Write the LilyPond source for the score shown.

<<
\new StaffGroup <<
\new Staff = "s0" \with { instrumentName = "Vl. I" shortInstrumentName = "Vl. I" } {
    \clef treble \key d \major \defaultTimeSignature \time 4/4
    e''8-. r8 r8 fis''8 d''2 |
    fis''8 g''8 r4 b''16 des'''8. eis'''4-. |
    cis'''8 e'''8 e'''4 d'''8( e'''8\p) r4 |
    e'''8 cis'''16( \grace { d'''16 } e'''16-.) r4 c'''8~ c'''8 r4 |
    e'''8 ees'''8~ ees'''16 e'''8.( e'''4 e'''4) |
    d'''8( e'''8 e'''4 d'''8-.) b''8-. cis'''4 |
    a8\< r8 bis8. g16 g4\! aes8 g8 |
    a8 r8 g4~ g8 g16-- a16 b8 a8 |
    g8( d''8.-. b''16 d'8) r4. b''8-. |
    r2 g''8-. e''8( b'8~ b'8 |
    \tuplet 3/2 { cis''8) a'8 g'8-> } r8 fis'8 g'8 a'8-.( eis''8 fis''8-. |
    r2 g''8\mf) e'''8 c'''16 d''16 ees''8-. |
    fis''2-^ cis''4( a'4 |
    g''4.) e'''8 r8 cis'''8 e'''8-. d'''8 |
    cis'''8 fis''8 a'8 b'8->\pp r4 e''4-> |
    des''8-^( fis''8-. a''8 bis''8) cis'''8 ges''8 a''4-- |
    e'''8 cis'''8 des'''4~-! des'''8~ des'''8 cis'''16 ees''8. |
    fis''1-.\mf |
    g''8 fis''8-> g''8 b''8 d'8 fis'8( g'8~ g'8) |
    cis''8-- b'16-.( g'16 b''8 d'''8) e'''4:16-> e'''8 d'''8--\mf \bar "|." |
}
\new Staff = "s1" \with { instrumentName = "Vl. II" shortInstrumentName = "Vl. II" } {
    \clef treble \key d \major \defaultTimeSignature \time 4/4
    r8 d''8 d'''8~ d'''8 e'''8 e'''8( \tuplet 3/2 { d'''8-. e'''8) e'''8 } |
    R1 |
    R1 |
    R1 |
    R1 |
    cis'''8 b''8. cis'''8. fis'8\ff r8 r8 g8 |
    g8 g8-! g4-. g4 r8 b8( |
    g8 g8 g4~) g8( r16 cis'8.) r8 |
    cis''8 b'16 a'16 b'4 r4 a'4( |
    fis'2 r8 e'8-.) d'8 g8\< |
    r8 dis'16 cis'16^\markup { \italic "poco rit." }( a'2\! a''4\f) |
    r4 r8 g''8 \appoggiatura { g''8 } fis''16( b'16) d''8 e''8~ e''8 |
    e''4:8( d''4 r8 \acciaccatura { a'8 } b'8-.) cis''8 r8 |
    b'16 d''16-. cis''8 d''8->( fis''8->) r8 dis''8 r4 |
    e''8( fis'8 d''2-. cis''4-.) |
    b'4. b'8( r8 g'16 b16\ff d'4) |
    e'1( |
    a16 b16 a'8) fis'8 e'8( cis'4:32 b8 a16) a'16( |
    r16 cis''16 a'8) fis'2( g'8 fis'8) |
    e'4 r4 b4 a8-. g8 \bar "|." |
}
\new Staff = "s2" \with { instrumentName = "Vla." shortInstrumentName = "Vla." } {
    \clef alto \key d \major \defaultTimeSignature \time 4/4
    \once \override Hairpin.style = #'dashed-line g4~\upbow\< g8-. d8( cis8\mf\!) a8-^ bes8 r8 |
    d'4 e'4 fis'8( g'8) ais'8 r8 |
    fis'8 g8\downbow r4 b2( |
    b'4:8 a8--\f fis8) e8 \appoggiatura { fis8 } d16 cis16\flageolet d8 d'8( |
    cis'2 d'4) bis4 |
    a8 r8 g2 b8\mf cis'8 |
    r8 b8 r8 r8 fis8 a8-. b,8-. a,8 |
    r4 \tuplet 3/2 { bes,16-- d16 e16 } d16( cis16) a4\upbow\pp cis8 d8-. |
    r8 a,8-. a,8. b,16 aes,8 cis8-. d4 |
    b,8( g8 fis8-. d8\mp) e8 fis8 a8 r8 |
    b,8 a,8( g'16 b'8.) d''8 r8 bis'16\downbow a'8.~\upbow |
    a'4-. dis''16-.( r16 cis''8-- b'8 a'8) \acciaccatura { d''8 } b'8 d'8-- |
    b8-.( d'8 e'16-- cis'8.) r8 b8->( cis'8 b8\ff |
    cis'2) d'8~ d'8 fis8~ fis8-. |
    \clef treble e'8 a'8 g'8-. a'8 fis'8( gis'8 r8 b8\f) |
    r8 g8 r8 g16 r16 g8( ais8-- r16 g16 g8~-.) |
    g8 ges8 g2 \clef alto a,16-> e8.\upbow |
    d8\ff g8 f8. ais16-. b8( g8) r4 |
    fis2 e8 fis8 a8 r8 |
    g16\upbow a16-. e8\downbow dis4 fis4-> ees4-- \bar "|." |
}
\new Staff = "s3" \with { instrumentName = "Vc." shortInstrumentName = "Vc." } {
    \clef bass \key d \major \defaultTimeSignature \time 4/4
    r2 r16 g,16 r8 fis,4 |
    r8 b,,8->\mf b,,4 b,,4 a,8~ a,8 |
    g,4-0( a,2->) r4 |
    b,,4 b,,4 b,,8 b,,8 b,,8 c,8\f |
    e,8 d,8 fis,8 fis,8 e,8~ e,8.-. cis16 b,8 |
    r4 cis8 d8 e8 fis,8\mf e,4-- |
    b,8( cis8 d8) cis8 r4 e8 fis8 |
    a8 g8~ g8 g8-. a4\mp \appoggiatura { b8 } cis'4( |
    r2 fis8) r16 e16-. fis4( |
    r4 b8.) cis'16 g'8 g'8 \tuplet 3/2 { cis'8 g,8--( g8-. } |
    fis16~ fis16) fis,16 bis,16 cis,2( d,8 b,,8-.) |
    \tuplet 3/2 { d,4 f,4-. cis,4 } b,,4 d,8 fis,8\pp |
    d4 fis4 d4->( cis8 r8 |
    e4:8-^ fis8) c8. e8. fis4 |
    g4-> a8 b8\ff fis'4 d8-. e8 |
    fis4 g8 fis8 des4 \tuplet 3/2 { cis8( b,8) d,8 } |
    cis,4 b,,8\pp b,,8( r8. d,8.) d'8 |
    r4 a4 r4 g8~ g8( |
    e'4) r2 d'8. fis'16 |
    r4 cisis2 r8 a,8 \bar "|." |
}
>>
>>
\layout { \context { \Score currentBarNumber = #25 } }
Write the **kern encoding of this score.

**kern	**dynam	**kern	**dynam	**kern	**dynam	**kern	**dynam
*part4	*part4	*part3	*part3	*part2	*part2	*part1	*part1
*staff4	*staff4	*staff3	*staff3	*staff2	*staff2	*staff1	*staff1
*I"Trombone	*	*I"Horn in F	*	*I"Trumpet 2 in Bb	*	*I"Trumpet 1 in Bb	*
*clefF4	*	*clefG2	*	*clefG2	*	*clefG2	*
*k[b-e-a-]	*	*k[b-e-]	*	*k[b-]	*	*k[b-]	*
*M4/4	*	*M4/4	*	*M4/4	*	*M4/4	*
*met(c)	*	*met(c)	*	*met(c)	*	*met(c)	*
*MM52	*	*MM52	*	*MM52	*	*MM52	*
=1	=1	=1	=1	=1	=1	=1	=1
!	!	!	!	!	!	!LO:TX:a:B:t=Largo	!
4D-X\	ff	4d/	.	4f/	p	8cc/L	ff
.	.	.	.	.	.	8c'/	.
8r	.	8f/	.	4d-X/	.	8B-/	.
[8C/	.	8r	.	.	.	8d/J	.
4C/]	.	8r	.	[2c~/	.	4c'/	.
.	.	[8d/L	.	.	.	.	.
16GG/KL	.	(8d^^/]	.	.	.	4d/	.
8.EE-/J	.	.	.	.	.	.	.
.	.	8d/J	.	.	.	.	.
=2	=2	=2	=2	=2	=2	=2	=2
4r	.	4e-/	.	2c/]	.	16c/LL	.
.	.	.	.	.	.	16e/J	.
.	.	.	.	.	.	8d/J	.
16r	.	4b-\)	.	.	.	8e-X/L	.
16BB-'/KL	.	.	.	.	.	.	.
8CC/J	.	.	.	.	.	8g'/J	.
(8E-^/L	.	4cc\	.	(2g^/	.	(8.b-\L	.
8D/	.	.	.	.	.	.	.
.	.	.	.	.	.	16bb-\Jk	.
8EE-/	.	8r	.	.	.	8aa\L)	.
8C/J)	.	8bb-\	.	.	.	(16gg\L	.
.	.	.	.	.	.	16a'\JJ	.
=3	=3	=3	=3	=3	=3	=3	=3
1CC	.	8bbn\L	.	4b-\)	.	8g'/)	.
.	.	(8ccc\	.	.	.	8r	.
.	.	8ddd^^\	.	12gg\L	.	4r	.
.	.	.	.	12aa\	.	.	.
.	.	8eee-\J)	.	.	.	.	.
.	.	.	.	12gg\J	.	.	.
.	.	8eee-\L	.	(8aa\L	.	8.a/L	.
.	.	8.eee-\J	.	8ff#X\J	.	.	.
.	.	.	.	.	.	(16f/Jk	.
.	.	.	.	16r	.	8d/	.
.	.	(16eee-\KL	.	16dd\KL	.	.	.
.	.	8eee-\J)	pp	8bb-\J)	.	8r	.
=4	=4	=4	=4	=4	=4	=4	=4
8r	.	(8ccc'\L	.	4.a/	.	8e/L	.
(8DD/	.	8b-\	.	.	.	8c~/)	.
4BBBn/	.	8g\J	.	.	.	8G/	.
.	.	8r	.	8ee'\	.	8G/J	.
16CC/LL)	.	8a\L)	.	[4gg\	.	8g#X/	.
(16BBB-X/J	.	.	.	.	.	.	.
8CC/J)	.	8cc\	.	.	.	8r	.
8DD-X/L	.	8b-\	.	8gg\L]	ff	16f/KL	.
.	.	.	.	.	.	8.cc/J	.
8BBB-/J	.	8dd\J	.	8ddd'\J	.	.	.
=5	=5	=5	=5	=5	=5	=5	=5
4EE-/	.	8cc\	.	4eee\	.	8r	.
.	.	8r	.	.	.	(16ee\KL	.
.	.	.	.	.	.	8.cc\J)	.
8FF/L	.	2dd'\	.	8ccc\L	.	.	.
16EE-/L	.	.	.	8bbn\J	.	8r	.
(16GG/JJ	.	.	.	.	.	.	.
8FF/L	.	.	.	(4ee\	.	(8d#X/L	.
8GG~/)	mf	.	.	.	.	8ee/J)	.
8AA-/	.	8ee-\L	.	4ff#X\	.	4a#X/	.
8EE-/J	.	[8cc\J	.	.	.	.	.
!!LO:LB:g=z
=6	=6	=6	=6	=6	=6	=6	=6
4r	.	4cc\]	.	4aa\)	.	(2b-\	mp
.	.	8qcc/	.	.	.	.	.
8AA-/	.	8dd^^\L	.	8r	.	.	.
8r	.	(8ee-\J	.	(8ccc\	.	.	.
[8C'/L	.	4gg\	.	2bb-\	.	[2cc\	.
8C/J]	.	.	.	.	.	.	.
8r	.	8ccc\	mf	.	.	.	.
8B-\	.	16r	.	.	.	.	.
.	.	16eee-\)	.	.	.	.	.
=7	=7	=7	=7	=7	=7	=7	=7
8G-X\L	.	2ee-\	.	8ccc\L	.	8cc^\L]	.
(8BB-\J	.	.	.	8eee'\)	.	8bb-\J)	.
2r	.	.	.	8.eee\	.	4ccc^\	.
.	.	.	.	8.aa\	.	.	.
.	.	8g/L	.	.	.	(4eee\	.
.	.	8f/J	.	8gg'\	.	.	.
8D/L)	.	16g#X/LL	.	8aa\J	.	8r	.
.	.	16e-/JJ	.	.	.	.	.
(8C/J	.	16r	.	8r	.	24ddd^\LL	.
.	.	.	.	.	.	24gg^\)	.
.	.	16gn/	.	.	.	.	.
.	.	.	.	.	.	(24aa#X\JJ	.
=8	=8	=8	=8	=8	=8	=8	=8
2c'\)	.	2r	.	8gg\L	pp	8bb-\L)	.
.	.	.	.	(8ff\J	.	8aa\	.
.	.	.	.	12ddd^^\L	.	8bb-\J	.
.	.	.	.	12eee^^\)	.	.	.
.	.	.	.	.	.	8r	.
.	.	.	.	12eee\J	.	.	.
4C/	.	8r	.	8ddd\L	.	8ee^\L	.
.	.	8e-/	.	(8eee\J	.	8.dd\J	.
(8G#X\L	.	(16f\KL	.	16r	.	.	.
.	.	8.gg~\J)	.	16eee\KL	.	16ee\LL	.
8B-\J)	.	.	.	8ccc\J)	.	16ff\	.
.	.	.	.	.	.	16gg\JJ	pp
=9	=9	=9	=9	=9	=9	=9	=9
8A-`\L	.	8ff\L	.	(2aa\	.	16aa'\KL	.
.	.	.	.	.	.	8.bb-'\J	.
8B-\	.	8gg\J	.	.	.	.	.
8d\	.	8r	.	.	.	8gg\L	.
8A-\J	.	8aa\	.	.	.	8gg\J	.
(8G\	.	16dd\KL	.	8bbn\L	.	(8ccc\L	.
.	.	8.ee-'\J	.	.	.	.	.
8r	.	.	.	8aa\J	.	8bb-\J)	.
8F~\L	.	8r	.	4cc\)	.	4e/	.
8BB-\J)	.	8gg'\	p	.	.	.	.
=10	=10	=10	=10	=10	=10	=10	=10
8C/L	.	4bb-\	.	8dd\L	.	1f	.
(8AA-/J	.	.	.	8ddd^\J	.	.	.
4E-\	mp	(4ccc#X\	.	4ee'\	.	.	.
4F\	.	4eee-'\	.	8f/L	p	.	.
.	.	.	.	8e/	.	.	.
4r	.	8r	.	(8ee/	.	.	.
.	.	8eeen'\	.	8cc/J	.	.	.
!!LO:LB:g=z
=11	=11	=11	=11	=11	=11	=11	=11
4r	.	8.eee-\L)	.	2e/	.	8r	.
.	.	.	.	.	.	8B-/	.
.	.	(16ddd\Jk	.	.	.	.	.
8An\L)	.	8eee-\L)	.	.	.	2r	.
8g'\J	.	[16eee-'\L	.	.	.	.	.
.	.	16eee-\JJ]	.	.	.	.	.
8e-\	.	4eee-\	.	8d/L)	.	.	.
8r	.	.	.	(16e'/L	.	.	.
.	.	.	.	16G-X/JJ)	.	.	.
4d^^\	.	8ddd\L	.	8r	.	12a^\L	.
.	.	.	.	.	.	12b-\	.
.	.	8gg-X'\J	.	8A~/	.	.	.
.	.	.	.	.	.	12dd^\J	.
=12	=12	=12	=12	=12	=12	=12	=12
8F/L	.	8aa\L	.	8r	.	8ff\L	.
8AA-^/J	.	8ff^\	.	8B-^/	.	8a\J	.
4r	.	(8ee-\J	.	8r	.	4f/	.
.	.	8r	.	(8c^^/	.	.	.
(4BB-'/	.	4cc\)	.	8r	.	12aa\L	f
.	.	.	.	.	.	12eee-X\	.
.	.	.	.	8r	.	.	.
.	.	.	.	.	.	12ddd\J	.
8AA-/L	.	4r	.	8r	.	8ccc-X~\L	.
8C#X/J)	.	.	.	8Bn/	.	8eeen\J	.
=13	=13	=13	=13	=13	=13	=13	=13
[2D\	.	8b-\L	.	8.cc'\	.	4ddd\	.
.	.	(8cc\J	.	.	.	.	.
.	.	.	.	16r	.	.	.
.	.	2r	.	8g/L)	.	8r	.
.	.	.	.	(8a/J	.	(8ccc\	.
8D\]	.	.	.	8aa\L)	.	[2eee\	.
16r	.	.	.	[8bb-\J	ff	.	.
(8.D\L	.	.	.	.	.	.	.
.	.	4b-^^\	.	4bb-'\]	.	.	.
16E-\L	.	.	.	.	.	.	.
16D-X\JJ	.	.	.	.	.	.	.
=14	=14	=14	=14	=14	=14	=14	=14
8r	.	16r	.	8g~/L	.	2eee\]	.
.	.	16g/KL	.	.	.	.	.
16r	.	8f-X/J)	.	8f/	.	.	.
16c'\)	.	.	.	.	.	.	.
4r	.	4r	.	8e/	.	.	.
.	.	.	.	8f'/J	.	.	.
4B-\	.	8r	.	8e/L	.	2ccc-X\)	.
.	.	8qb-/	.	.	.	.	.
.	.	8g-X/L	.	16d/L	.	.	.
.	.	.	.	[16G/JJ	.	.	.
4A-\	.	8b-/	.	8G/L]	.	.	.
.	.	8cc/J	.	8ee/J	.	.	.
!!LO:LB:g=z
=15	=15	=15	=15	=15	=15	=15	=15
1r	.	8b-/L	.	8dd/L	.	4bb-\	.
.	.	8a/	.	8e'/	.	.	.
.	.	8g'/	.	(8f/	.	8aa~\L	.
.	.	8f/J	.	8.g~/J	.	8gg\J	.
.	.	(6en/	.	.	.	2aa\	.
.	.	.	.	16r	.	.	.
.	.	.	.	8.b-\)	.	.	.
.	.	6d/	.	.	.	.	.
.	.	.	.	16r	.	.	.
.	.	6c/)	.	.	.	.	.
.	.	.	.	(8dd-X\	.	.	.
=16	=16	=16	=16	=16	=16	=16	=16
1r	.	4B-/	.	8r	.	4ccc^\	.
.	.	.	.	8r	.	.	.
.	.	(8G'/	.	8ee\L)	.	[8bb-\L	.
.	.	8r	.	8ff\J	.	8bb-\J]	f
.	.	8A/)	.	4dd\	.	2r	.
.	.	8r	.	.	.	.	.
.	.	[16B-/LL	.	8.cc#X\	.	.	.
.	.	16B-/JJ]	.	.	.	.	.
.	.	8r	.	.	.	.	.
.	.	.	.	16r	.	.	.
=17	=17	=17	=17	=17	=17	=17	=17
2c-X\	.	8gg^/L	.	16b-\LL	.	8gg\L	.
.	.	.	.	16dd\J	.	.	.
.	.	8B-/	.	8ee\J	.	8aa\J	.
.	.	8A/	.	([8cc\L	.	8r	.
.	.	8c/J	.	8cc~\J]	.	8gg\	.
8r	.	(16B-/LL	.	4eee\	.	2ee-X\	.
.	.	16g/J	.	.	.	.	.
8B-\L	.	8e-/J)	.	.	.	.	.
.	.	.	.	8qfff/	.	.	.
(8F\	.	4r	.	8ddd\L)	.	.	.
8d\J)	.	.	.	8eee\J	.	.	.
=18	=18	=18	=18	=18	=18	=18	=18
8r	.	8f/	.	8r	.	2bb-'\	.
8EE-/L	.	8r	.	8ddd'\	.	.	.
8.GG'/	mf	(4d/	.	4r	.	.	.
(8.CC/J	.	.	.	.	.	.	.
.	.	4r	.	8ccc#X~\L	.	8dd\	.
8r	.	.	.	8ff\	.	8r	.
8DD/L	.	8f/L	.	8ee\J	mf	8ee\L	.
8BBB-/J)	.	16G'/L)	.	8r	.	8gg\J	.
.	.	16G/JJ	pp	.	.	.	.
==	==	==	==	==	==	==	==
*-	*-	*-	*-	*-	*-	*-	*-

--- --- ---

PROMPT | Collect every line in the records above that contains the string "defaultTimeSignature".

CORRECT RESPONSE |
    \clef treble \key d \major \defaultTimeSignature \time 4/4
    \clef treble \key d \major \defaultTimeSignature \time 4/4
    \clef alto \key d \major \defaultTimeSignature \time 4/4
    \clef bass \key d \major \defaultTimeSignature \time 4/4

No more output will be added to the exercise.